• **What you will do**:
For each entry, repeat the text exactly and omit any picture it holds.

═════ Excerpted data ═════

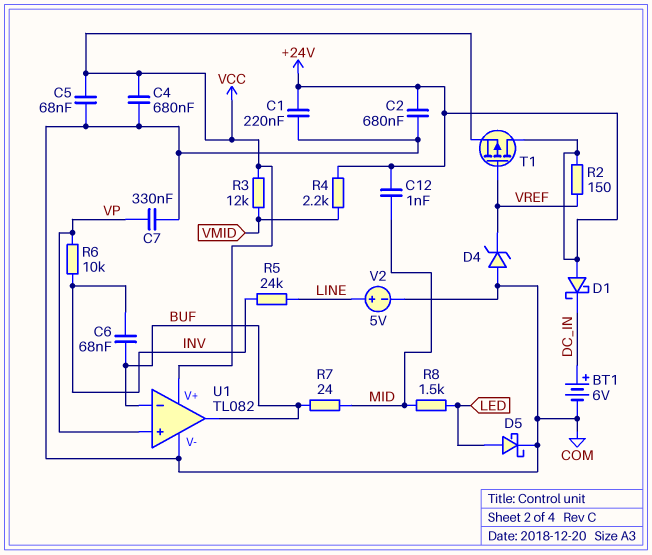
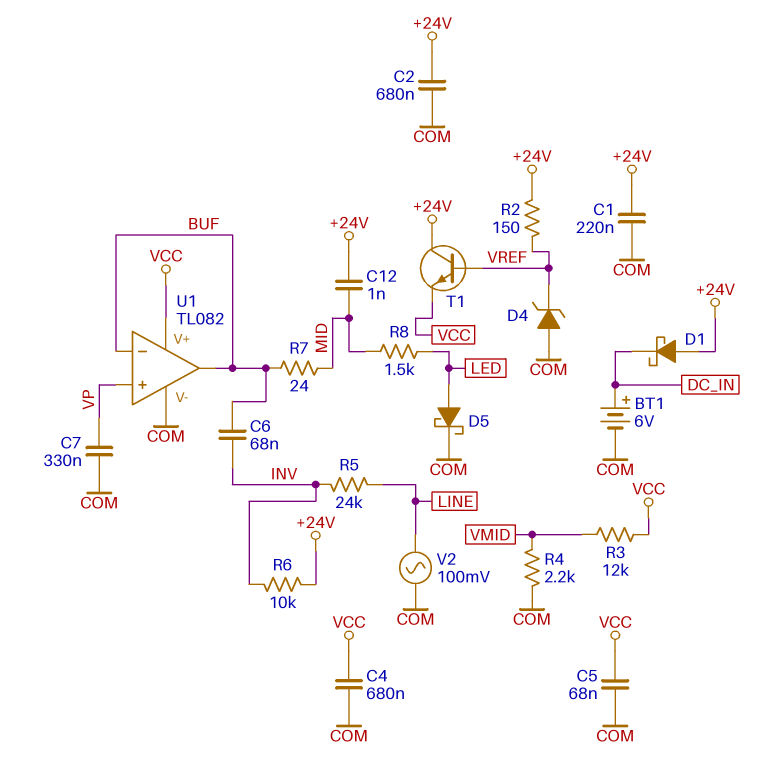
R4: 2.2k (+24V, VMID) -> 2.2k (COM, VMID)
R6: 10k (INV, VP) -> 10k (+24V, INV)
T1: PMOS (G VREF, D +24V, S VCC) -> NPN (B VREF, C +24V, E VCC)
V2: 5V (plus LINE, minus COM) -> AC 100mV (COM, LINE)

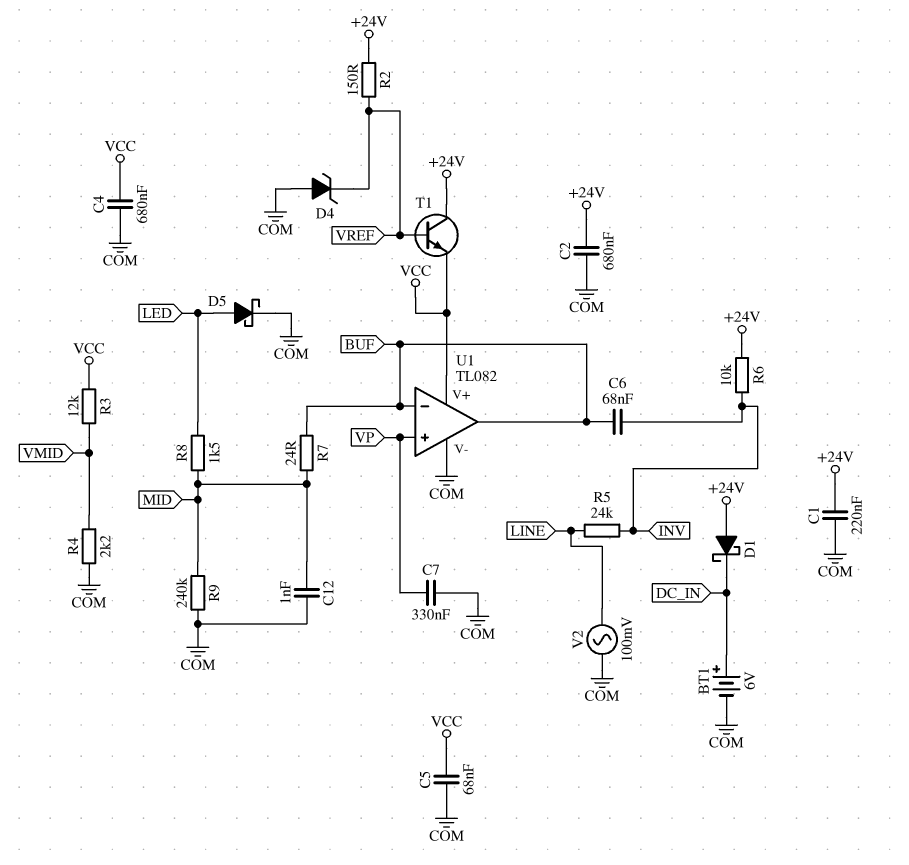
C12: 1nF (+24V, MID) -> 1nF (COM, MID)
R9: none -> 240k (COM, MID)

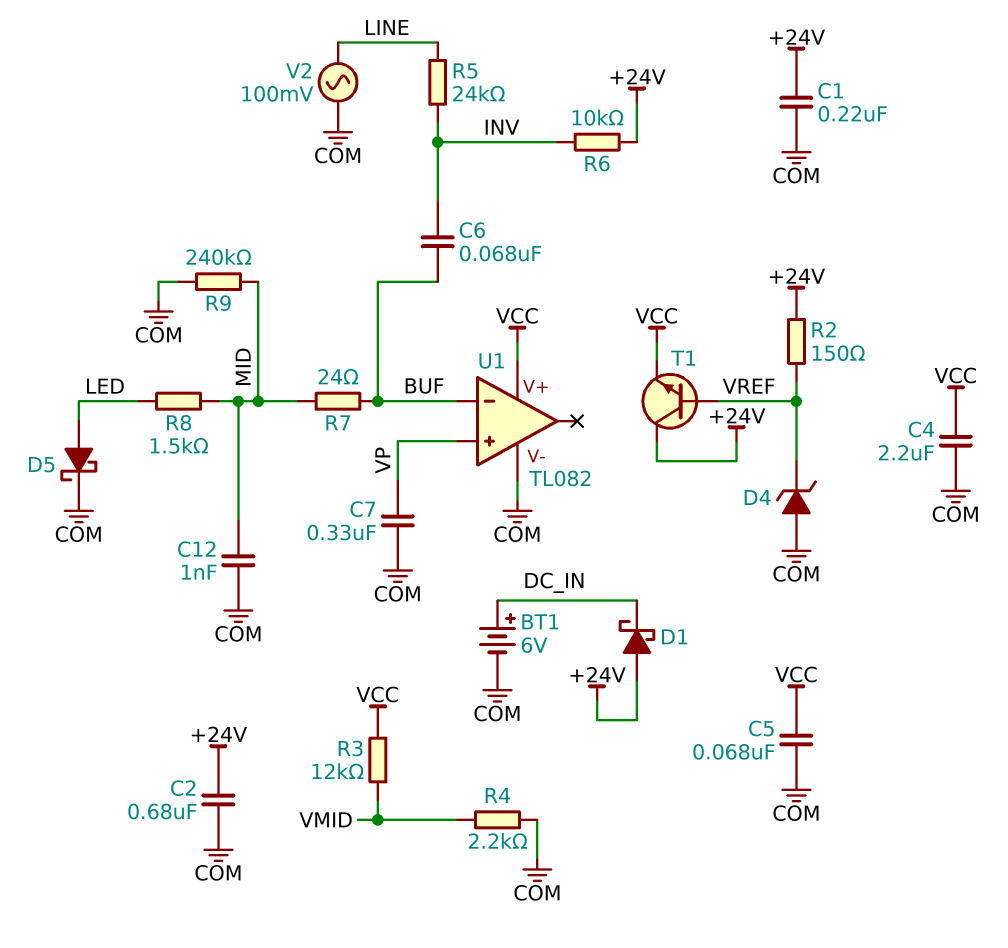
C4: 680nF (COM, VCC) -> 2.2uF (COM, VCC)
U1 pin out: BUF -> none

═════

• **Output for this exercise**:
R4: 2.2k (+24V, VMID) -> 2.2k (COM, VMID)
R6: 10k (INV, VP) -> 10k (+24V, INV)
T1: PMOS (G VREF, D +24V, S VCC) -> NPN (B VREF, C +24V, E VCC)
V2: 5V (plus LINE, minus COM) -> AC 100mV (COM, LINE)

C12: 1nF (+24V, MID) -> 1nF (COM, MID)
R9: none -> 240k (COM, MID)

C4: 680nF (COM, VCC) -> 2.2uF (COM, VCC)
U1 pin out: BUF -> none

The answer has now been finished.